THE DATA:
# # # #

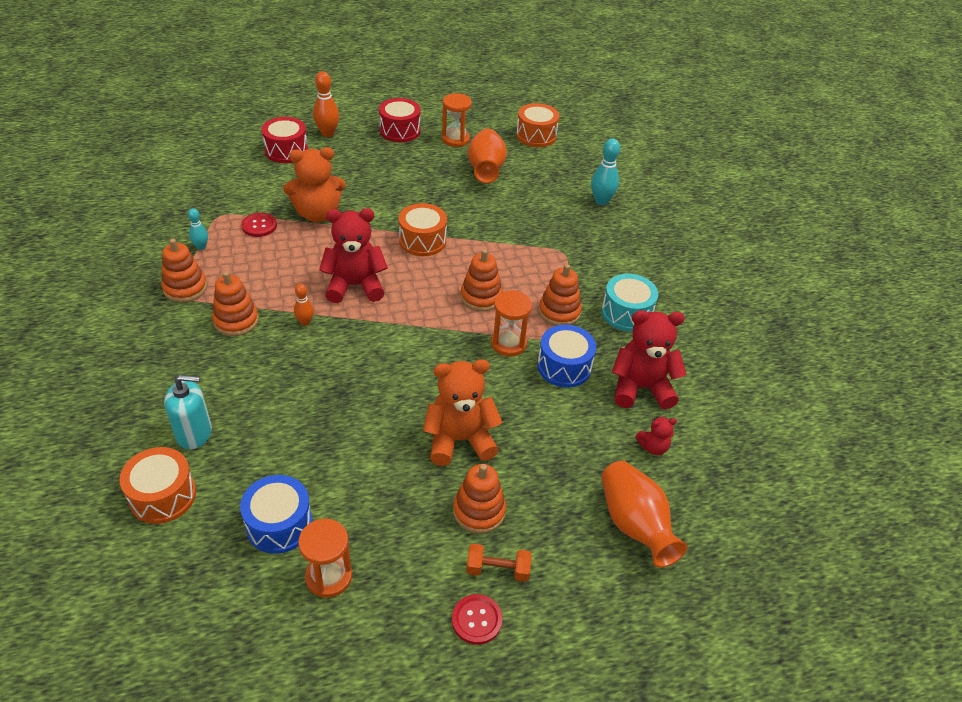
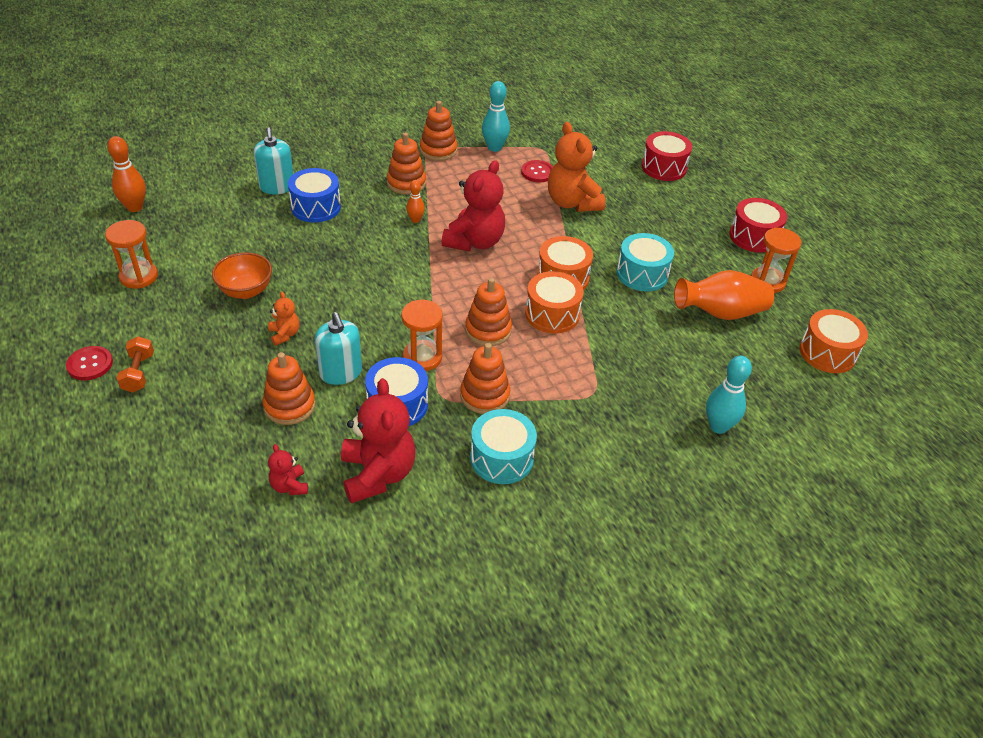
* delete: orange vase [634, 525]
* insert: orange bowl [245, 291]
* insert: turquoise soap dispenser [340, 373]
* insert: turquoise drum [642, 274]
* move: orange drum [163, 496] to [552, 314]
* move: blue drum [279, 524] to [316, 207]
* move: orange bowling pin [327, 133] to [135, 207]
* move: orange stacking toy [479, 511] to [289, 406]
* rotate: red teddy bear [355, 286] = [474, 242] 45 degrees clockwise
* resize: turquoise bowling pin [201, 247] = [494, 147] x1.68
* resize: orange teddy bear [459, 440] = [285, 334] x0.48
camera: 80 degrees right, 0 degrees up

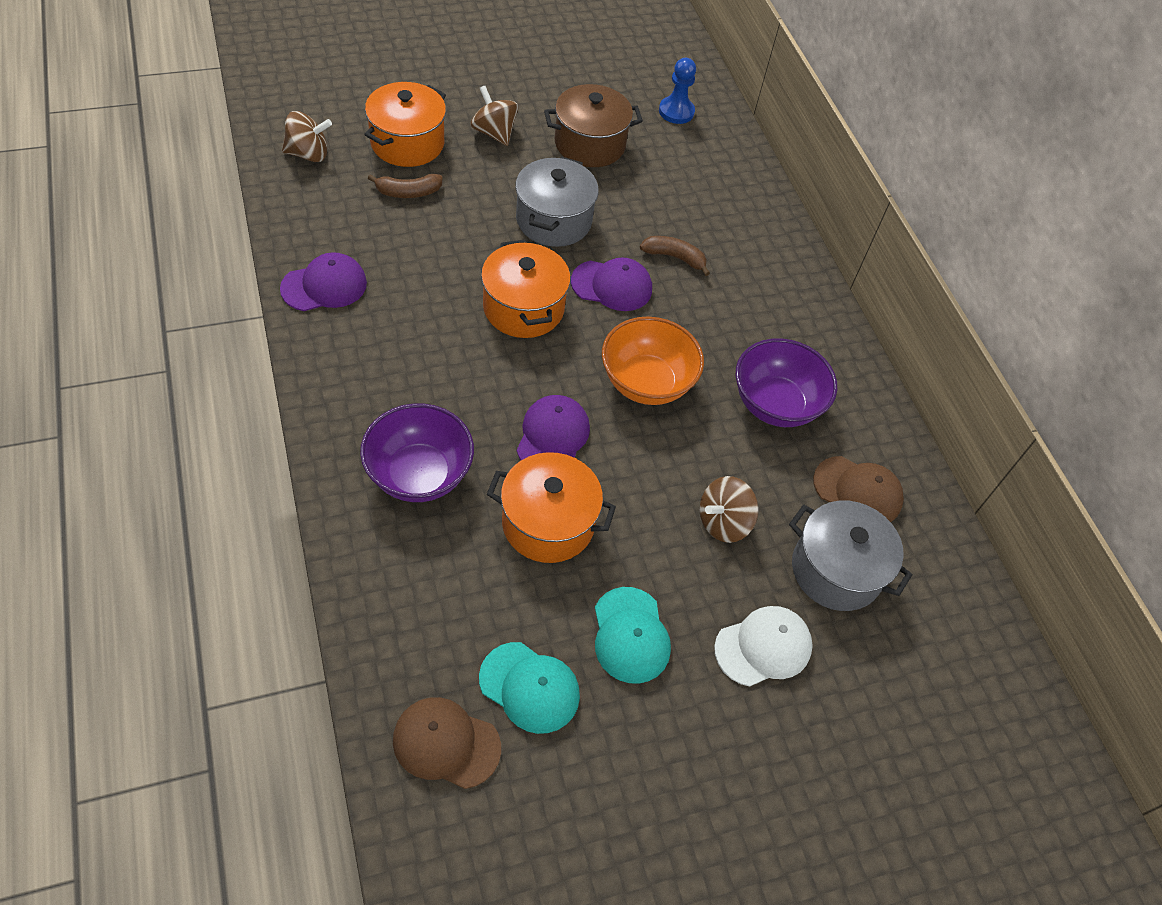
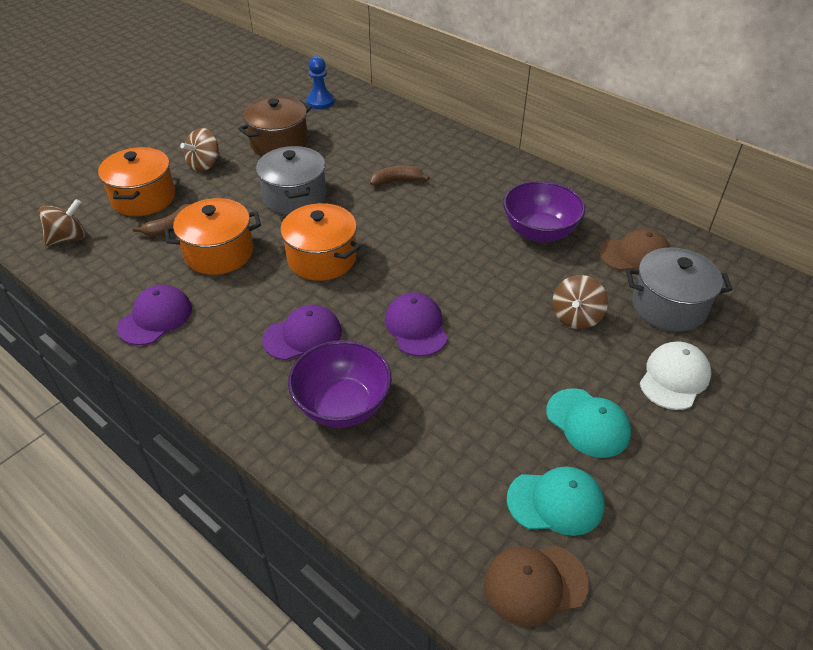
* delete: orange bowl [646, 383]
* move: orange pot [548, 523] to [219, 253]
* move: purple cap [612, 285] to [303, 335]
* rotate: brown spinning top [494, 133] = [204, 165] 75 degrees counterclockwise
camera: 25 degrees left, 10 degrees down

# # # #

EXERCISE BRIEF:
Where a line of the listing holds "insert", show that line.

OUTPUT:
* insert: orange bowl [245, 291]
* insert: turquoise soap dispenser [340, 373]
* insert: turquoise drum [642, 274]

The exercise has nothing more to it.